(Record set)

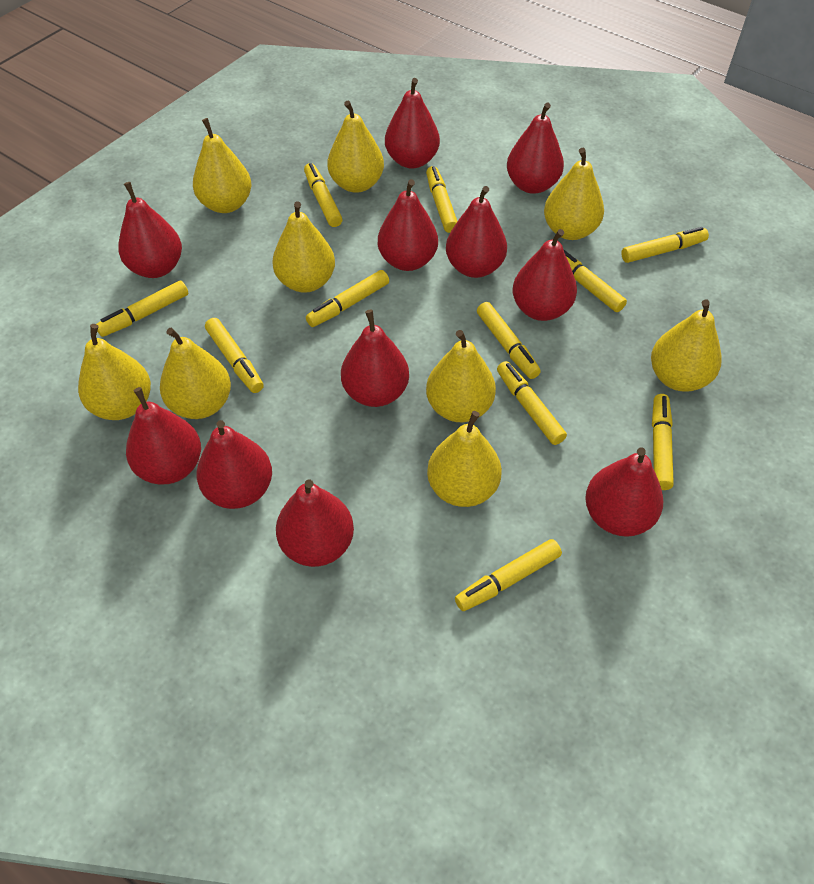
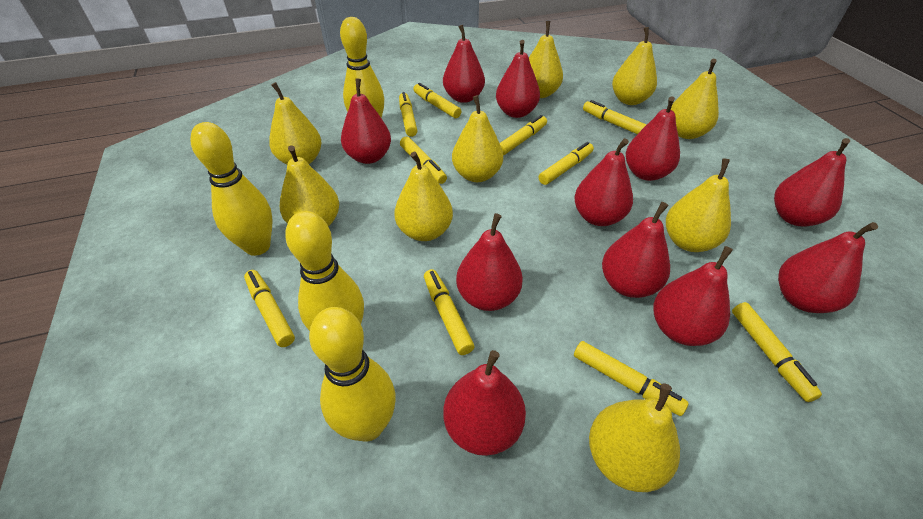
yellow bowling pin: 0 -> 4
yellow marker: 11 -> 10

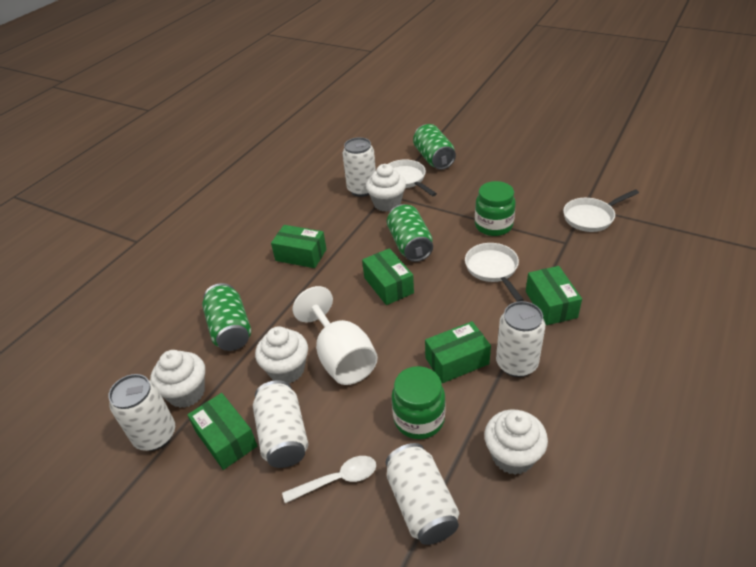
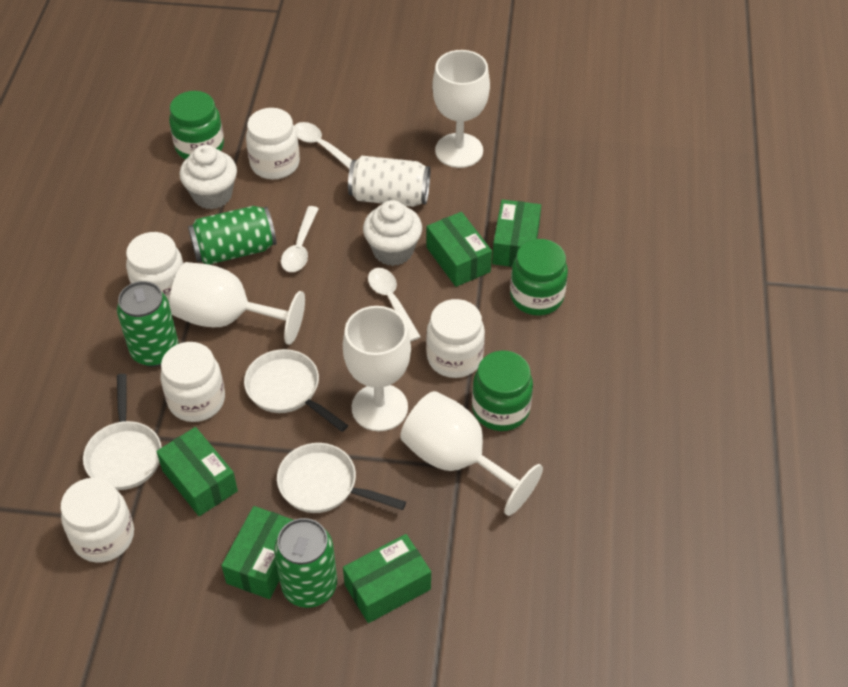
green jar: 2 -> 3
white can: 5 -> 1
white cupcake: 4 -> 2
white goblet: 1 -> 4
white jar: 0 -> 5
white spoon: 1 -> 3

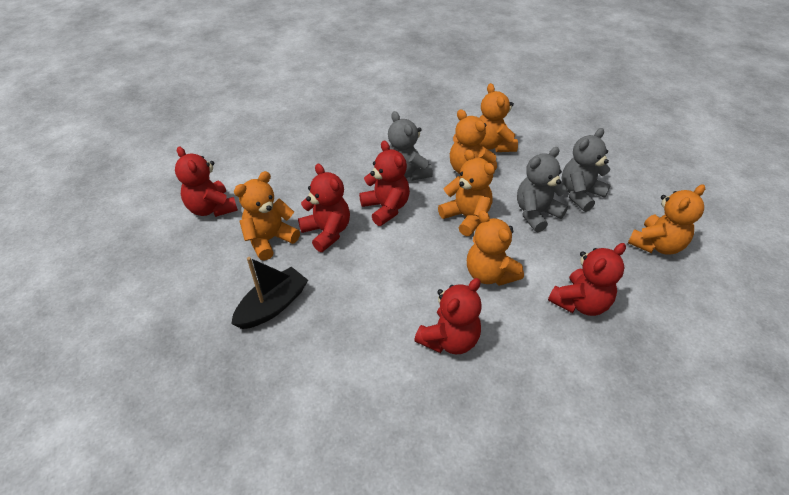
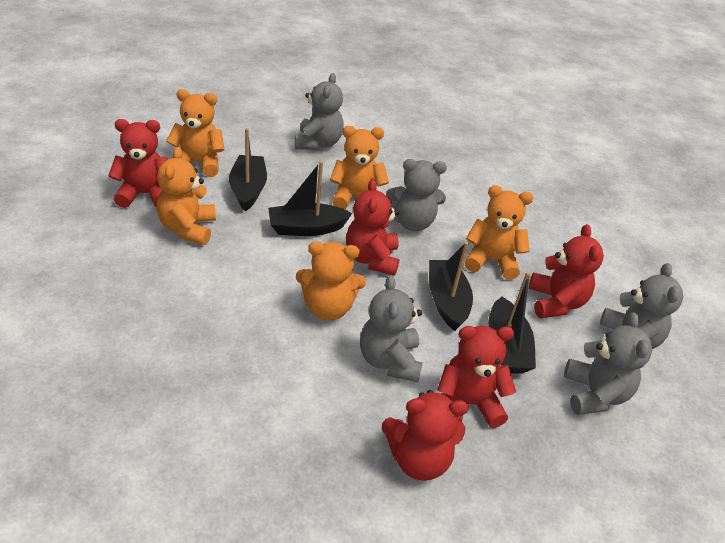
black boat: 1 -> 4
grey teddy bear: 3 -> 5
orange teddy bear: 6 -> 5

(End Record set)

# [Work to be completed]
Exactly the lines from the one holding "white can: 5 -> 1" to the last line of the records above should be duplicated, with no pictures among them.

# [Response area]
white can: 5 -> 1
white cupcake: 4 -> 2
white goblet: 1 -> 4
white jar: 0 -> 5
white spoon: 1 -> 3

black boat: 1 -> 4
grey teddy bear: 3 -> 5
orange teddy bear: 6 -> 5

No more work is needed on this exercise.